● About this task
When you reach the line that contains "D3: LED white (A NET11, K COM) -> none" in the data below, start reproducing lines exactly, and stop after the line that contains "R3: 47k (+5V, 0V) -> 47k (+5V, W9)".

● Information given
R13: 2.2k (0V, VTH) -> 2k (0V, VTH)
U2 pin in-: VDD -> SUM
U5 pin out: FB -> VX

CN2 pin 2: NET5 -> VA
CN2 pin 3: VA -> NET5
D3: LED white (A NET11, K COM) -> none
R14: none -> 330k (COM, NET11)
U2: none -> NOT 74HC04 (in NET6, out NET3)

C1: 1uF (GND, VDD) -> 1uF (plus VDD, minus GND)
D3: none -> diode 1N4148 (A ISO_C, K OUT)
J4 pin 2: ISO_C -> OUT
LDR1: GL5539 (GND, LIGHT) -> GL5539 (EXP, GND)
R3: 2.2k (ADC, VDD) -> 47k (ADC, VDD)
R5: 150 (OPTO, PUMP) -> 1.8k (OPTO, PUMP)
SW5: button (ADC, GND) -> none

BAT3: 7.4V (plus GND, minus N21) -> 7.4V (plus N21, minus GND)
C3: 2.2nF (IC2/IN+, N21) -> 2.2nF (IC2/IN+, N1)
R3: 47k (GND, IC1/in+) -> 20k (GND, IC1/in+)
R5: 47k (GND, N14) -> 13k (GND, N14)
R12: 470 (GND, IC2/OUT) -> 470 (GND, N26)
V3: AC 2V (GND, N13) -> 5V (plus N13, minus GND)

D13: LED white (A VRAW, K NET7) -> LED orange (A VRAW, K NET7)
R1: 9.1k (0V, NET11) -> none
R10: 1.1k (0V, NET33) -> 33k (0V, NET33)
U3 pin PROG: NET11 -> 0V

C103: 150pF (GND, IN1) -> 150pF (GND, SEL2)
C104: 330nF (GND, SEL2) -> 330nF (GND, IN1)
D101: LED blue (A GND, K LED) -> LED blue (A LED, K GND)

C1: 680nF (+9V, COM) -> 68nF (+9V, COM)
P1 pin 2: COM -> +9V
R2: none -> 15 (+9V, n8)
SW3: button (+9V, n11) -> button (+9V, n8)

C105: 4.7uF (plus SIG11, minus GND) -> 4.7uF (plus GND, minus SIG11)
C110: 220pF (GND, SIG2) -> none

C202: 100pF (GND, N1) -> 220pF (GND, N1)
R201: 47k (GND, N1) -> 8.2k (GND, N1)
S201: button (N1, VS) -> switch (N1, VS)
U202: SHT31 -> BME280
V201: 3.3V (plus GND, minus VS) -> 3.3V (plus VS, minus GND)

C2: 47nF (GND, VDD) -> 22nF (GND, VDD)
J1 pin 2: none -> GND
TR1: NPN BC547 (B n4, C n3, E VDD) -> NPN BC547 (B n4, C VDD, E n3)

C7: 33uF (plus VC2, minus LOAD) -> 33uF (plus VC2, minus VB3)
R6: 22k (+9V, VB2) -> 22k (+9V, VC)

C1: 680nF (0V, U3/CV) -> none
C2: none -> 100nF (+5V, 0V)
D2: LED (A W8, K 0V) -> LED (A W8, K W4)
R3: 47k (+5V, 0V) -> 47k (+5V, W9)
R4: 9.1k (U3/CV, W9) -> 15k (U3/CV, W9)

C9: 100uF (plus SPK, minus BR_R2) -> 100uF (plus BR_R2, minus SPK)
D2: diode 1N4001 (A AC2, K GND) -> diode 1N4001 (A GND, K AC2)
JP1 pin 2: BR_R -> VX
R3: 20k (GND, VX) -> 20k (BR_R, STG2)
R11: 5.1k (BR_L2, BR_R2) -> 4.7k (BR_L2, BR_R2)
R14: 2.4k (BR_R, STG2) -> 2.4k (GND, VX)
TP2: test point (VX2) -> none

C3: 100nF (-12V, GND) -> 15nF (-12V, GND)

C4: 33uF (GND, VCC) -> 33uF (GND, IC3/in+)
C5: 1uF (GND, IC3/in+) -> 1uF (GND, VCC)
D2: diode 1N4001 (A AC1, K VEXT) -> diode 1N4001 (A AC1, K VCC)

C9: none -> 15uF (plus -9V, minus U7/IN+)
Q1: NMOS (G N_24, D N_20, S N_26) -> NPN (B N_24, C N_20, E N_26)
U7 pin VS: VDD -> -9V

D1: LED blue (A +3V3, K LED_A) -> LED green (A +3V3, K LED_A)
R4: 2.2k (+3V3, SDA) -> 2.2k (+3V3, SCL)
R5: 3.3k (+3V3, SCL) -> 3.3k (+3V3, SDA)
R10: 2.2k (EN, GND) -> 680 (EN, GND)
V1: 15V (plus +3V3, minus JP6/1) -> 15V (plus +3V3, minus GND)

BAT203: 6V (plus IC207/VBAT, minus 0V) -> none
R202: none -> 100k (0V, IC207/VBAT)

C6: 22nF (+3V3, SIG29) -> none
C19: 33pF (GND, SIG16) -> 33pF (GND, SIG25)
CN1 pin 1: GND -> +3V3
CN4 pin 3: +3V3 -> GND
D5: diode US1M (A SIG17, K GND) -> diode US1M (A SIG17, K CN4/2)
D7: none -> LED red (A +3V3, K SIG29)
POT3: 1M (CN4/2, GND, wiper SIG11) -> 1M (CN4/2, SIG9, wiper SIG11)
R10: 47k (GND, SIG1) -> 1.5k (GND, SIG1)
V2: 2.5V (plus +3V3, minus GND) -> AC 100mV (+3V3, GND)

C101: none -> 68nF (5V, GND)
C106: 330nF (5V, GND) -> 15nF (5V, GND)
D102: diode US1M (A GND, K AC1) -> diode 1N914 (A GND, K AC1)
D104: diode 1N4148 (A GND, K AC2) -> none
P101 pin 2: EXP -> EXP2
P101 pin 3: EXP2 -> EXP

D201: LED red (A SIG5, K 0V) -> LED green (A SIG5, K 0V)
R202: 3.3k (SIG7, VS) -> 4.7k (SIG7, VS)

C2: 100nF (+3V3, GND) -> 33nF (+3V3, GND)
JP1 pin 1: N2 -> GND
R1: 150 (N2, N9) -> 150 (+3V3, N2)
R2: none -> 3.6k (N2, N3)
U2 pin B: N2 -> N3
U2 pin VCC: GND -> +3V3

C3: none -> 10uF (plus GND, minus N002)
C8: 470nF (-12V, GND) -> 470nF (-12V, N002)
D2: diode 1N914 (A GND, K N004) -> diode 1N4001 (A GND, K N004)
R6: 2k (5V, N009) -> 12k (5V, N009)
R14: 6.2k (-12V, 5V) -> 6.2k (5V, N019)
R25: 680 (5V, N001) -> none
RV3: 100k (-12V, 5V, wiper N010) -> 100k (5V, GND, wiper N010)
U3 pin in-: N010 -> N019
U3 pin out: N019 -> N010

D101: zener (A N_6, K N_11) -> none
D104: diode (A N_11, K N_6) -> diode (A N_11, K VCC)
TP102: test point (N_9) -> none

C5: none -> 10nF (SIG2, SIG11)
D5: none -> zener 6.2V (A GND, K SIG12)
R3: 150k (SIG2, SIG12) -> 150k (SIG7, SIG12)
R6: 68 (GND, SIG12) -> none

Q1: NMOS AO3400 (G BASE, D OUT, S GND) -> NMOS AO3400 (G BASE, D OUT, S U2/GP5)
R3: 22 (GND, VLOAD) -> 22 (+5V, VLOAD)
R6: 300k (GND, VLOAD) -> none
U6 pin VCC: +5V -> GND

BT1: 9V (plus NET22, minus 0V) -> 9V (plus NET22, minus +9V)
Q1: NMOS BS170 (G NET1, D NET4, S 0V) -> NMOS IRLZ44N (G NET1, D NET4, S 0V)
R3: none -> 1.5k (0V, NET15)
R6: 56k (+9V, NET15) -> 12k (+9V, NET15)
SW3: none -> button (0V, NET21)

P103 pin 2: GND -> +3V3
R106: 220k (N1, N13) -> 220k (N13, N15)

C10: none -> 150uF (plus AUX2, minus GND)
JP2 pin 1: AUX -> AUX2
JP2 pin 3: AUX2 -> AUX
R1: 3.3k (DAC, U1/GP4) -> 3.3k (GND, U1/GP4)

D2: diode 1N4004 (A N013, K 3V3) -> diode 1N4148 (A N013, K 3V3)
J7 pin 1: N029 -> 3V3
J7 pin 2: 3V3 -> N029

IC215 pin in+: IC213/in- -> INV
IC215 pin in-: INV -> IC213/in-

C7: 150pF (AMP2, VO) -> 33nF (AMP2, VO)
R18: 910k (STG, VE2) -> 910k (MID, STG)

● Answer box
D3: LED white (A NET11, K COM) -> none
R14: none -> 330k (COM, NET11)
U2: none -> NOT 74HC04 (in NET6, out NET3)

C1: 1uF (GND, VDD) -> 1uF (plus VDD, minus GND)
D3: none -> diode 1N4148 (A ISO_C, K OUT)
J4 pin 2: ISO_C -> OUT
LDR1: GL5539 (GND, LIGHT) -> GL5539 (EXP, GND)
R3: 2.2k (ADC, VDD) -> 47k (ADC, VDD)
R5: 150 (OPTO, PUMP) -> 1.8k (OPTO, PUMP)
SW5: button (ADC, GND) -> none

BAT3: 7.4V (plus GND, minus N21) -> 7.4V (plus N21, minus GND)
C3: 2.2nF (IC2/IN+, N21) -> 2.2nF (IC2/IN+, N1)
R3: 47k (GND, IC1/in+) -> 20k (GND, IC1/in+)
R5: 47k (GND, N14) -> 13k (GND, N14)
R12: 470 (GND, IC2/OUT) -> 470 (GND, N26)
V3: AC 2V (GND, N13) -> 5V (plus N13, minus GND)

D13: LED white (A VRAW, K NET7) -> LED orange (A VRAW, K NET7)
R1: 9.1k (0V, NET11) -> none
R10: 1.1k (0V, NET33) -> 33k (0V, NET33)
U3 pin PROG: NET11 -> 0V

C103: 150pF (GND, IN1) -> 150pF (GND, SEL2)
C104: 330nF (GND, SEL2) -> 330nF (GND, IN1)
D101: LED blue (A GND, K LED) -> LED blue (A LED, K GND)

C1: 680nF (+9V, COM) -> 68nF (+9V, COM)
P1 pin 2: COM -> +9V
R2: none -> 15 (+9V, n8)
SW3: button (+9V, n11) -> button (+9V, n8)

C105: 4.7uF (plus SIG11, minus GND) -> 4.7uF (plus GND, minus SIG11)
C110: 220pF (GND, SIG2) -> none

C202: 100pF (GND, N1) -> 220pF (GND, N1)
R201: 47k (GND, N1) -> 8.2k (GND, N1)
S201: button (N1, VS) -> switch (N1, VS)
U202: SHT31 -> BME280
V201: 3.3V (plus GND, minus VS) -> 3.3V (plus VS, minus GND)

C2: 47nF (GND, VDD) -> 22nF (GND, VDD)
J1 pin 2: none -> GND
TR1: NPN BC547 (B n4, C n3, E VDD) -> NPN BC547 (B n4, C VDD, E n3)

C7: 33uF (plus VC2, minus LOAD) -> 33uF (plus VC2, minus VB3)
R6: 22k (+9V, VB2) -> 22k (+9V, VC)

C1: 680nF (0V, U3/CV) -> none
C2: none -> 100nF (+5V, 0V)
D2: LED (A W8, K 0V) -> LED (A W8, K W4)
R3: 47k (+5V, 0V) -> 47k (+5V, W9)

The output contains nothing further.